* DIRECTION *
Find every line in the records that contains the string "pizz" and copy each of those lines. Matching is case-sensitive.

* EXTRACTED MATERIAL *
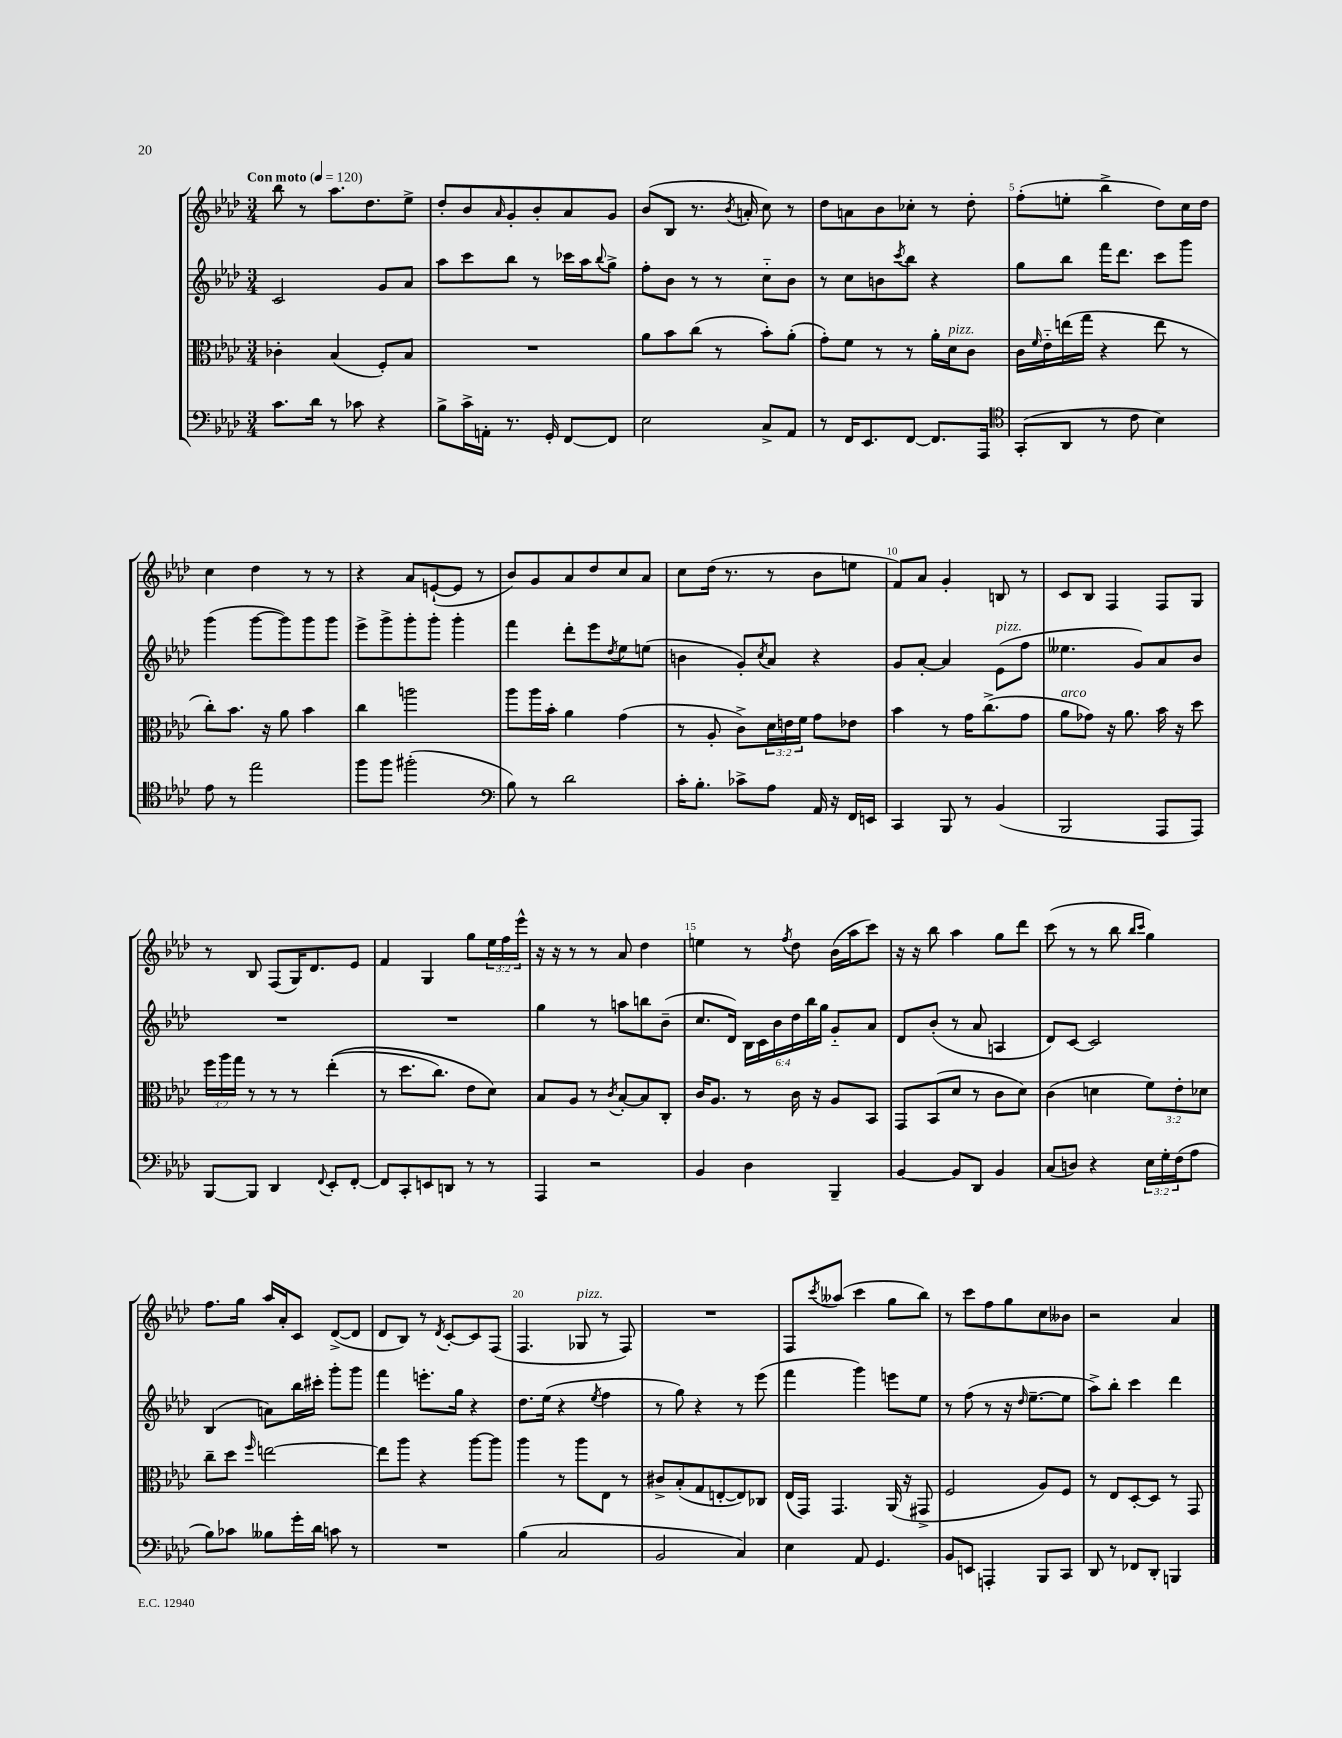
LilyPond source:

<<
\new StaffGroup <<
\new Staff = "s0" {
    \clef treble \key aes \major \numericTimeSignature \time 3/4 \override Staff.TupletNumber.text = #tuplet-number::calc-fraction-text \tempo "Con moto" 4 = 120
    bes''8 r8 aes''8. des''8. ees''8-> |
    des''8-. bes'8 \grace { aes'16 } g'8-. bes'8-. aes'8 g'8 |
    bes'8( bes8 r8. \acciaccatura { bes'8 } a'16-. c''8) r8 |
    des''8 a'8 bes'8 ces''8-. r8 des''8-. |
    f''8-.( e''8-. bes''4-> des''8) c''16 des''16 |
    c''4 des''4 r8 r8 |
    r4 aes'8 e'8~-!( e'8 r8 |
    bes'8) g'8 aes'8 des''8 c''8 aes'8 |
    c''8 des''16( r8. r8 bes'8 e''8 |
    f'8) aes'8 g'4-. b8 r8 |
    c'8 bes8 f4 f8 g8 |
    r8 bes8 f8( g16) des'8. ees'8 |
    f'4 g4 g''8 \tuplet 3/2 { ees''16 f''16 ees'''16-^ } |
    r16 r16 r8 r8 aes'8 des''4 |
    e''4 r8 \acciaccatura { f''8 } des''8 bes'16( aes''16 c'''8) |
    r16 r16 bes''8 aes''4 g''8 des'''8 |
    c'''8( r8 r8 bes''8 \grace { bes''16 c'''16 } g''4) |
    f''8. g''16 aes''16 aes'16-. c'8 des'8~->( des'8 |
    des'8 bes8) r8 \acciaccatura { des'8 } c'8~-. c'8 f8( |
    f4. ges8^\markup { \italic "pizz." } r8 f8) |
    R2. |
    f8 \acciaccatura { c'''8 } aeses''8( c'''4 g''8 bes''8) |
    r8 c'''8 f''8 g''8 c''8 beses'8 |
    r2 aes'4 \bar "|." |
}
\new Staff = "s1" {
    \clef treble \key aes \major \numericTimeSignature \time 3/4 \override Staff.TupletNumber.text = #tuplet-number::calc-fraction-text
    c'2 g'8 aes'8 |
    aes''8 c'''8 bes''8 r8 ces'''16 aes''16 \appoggiatura { bes''8 } g''8-> |
    f''8-. bes'8 r8 r8 c''8-_ bes'8 |
    r8 c''8 b'8 \acciaccatura { c'''8 } bes''8 r4 |
    g''8 bes''8 f'''16 des'''8. c'''8 g'''8 |
    g'''4( g'''8~ g'''8) g'''8 g'''8 |
    ees'''8-> g'''8-> g'''8-. g'''8-. g'''4-. |
    f'''4 des'''8-. ees'''8 \acciaccatura { des''8 } ees''8 e''8( |
    b'4 g'8-.) \acciaccatura { c''8 } aes'8 r4 |
    g'8 aes'8~-. aes'4 ees'8^\markup { \italic "pizz." }( f''8 |
    eeses''4. g'8) aes'8 bes'8 |
    R2. |
    R2. |
    g''4 r8 a''8 b''8 bes'8--( |
    c''8. des'16) \tuplet 6/4 { bes16 c'16 bes'16 des''16 bes''16 g''16 } g'8-_ aes'8 |
    des'8 bes'8-.( r8 aes'8 a4 |
    des'8) c'8~ c'2 |
    bes4( a'8) bes''16 cis'''16-. g'''8-. g'''8 |
    f'''4 e'''8.-. g''16 r4 |
    des''8. ees''16( r4 \acciaccatura { ees''8 } f''4 |
    r8 g''8) r4 r8 ees'''8( |
    f'''4 g'''4) e'''8 ees''8 |
    r8 f''8( r8 r16 \grace { des''16 } ees''8.~-- ees''8 |
    aes''8->) bes''8-. c'''4 des'''4 \bar "|." |
}
\new Staff = "s2" {
    \clef alto \key aes \major \numericTimeSignature \time 3/4 \override Staff.TupletNumber.text = #tuplet-number::calc-fraction-text
    ces'4-. bes4( f8-.) bes8 |
    R2. |
    aes'8 bes'8 c''8( r8 bes'8-.) aes'8-.( |
    g'8-.) f'8 r8 r8 aes'16-. des'16^\markup { \italic "pizz." } c'8 |
    c'16 \grace { f'16 } ees'16-_ e''16( g''16 r4 e''8 r8 |
    c''8-.) bes'8. r16 aes'8 bes'4 |
    c''4 a''2 |
    aes''8 aes''16 bes'16-. aes'4 g'4( |
    r8 aes8-. c'8->) \tuplet 3/2 { des'16 e'16 f'16 } g'8 ees'8 |
    bes'4 r8 g'16 c''8.->( g'8 |
    aes'8^\markup { \italic "arco" } ges'8) r16 aes'8. bes'16 r16 des''8 |
    \tuplet 3/2 { f''16 aes''16 g''16 } r8 r8 r8 ees''4-.(\( |
    r8 des''8. c''8.) ees'8 des'8\) |
    bes8 aes8 r8 \acciaccatura { c'8 } bes8~-. bes8 c8-. |
    c'16 aes8. r8 c'16 r16 aes8 bes,8 |
    g,8 bes,8( des'8 r8 c'8 des'8) |
    c'4( d'4 \tuplet 3/2 { f'8) ees'8-. des'8 } |
    c''8-- des''8 \grace { f''16 } e''2~ |
    e''8 aes''8 r4 aes''8~ aes''8 |
    aes''4 r8 aes''8 ees8 r8 |
    cis'8-> bes8-.( g8 e8~-. e8) ces8 |
    ees16( g,16) g,4. aes,16( r16 gis,8-> |
    f2 aes8) f8 |
    r8 ees8 des8~-. des8 r8 g,8 \bar "|." |
}
\new Staff = "s3" {
    \clef bass \key aes \major \numericTimeSignature \time 3/4 \override Staff.TupletNumber.text = #tuplet-number::calc-fraction-text
    c'8. des'16 r8 ces'8 r4 |
    bes8-> c'16-> a,16-. r8. g,16-. f,8~ f,8 |
    ees2 c8-> aes,8 |
    r8 f,16 ees,8. f,8~ f,8. aes,,16 |
    \clef tenor g,8-.( aes,8 r8 c'8 bes4) |
    ees'8 r8 ees''2 |
    f''8 f''8 fis''2-.( |
    \clef bass bes8) r8 des'2 |
    c'16-. bes8.-. ces'8-> aes8 aes,16 r16 f,16 e,16 |
    c,4 bes,,8 r8 bes,4( |
    bes,,2 aes,,8 aes,,8) |
    bes,,8~ bes,,8 des,4 \appoggiatura { f,8 } ees,8-. f,8~-. |
    f,8 c,8-. e,8 d,8 r8 r8 |
    aes,,4 r2 |
    bes,4 des4 bes,,4-- |
    bes,4~ bes,8 des,8 bes,4 |
    c8( d8) r4 \tuplet 3/2 { ees16 g16-. f16( } aes8 |
    bes8) ces'8 beses8 g'16-. des'16 c'8 r8 |
    R2. |
    bes4( c2 |
    bes,2 c4) |
    ees4 aes,8 g,4. |
    bes,8 e,8 a,,4-. bes,,8 c,8 |
    des,8 r8 fes,8 des,8-. b,,4 \bar "|." |
}
>>
>>
\layout { \context { \Score \override BarNumber.break-visibility = ##(#f #t #t) barNumberVisibility = #(every-nth-bar-number-visible 5) } }
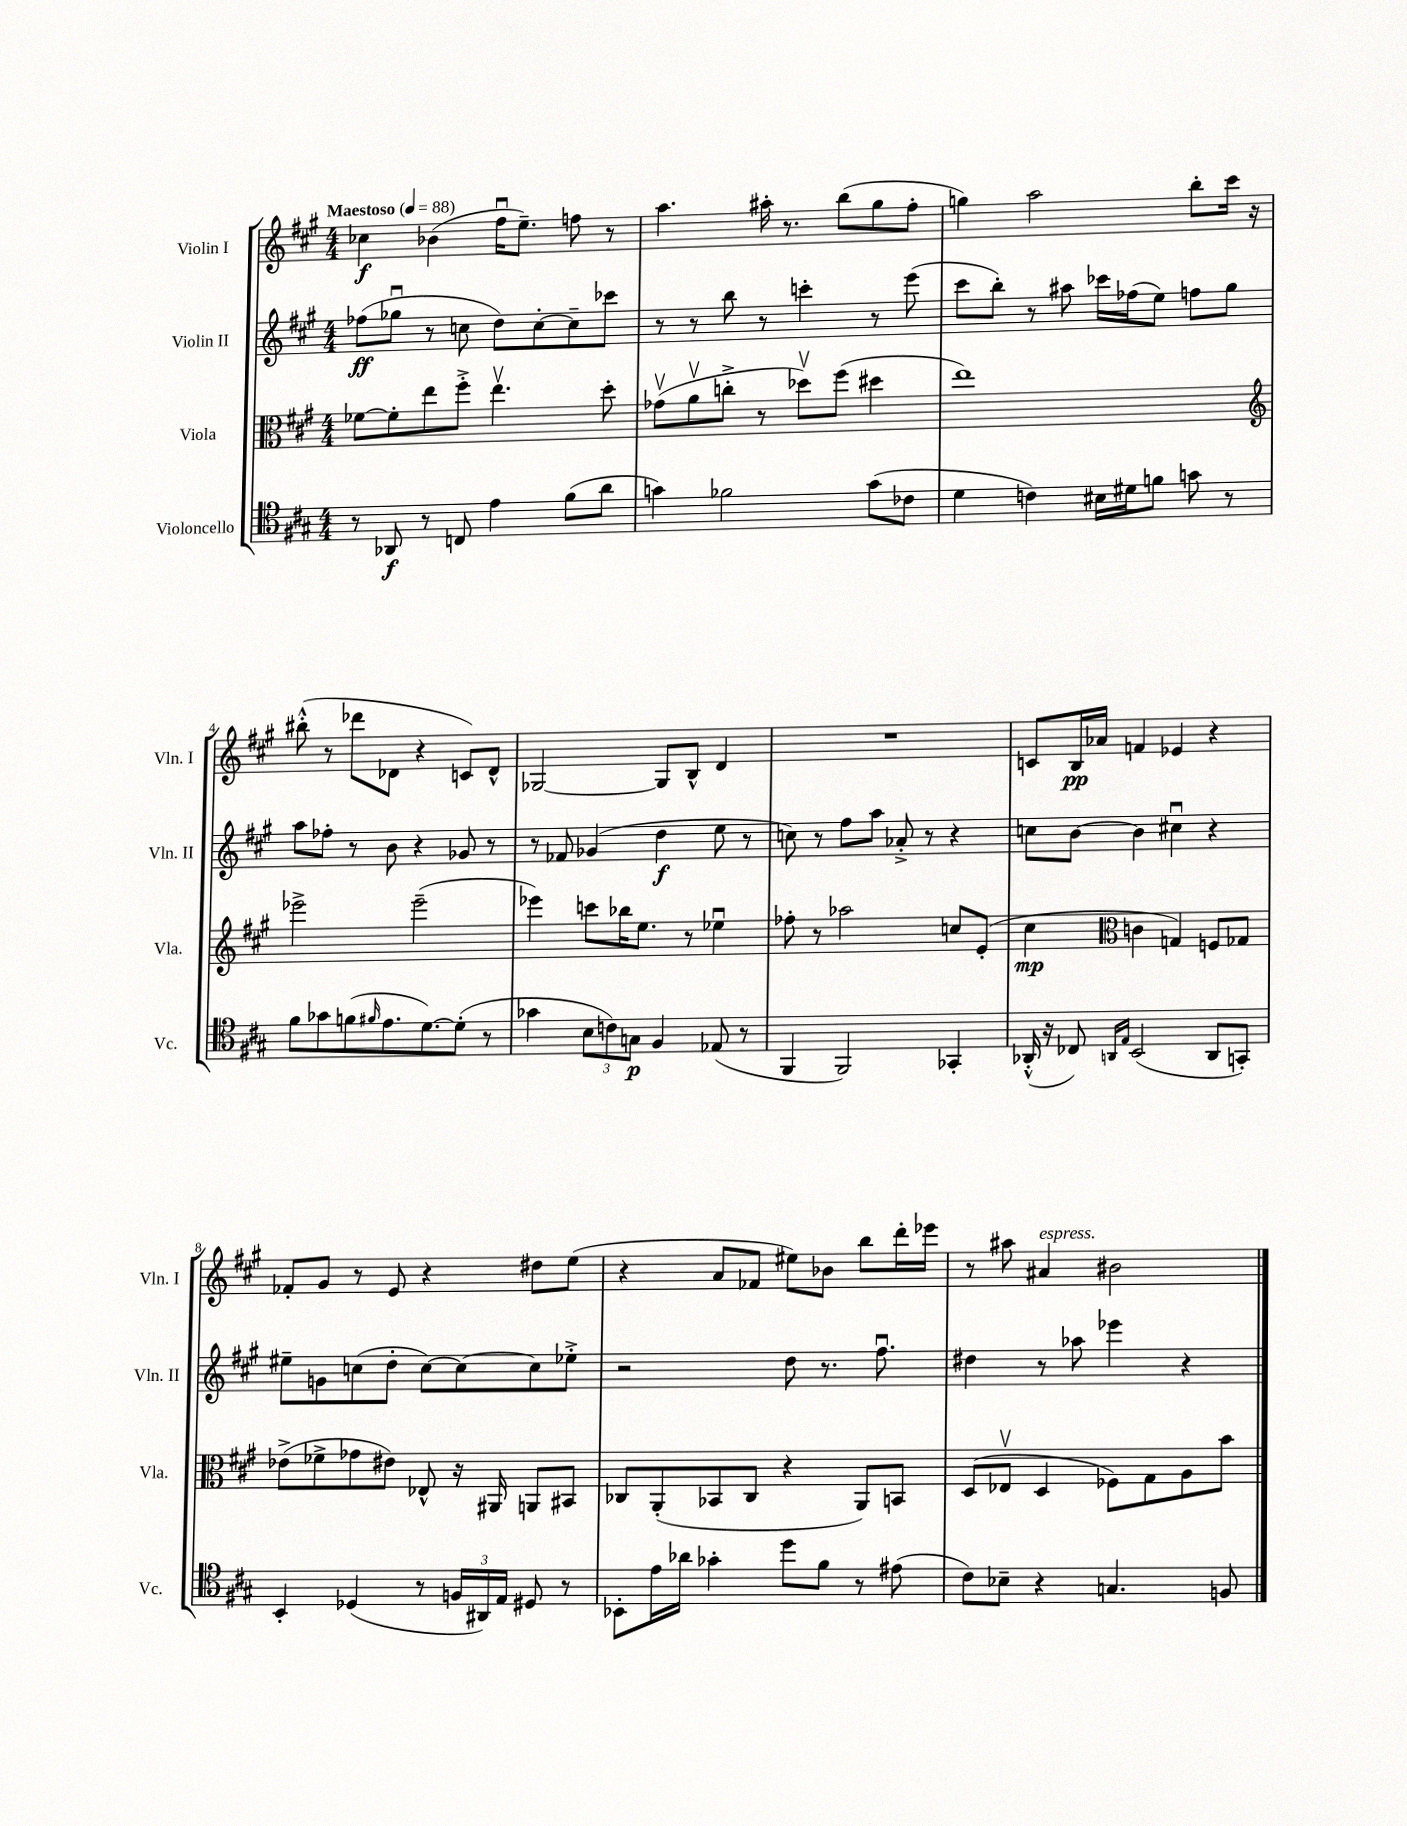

* EXPECTED ANSWER *
    f4. ges8^\markup { \italic "pizz." } r8 f8) |
    g'8 aes'8~-. aes'4 ees'8^\markup { \italic "pizz." }( f''8 |
    g'8-.) f'8 r8 r8 aes'16-. des'16^\markup { \italic "pizz." } c'8 |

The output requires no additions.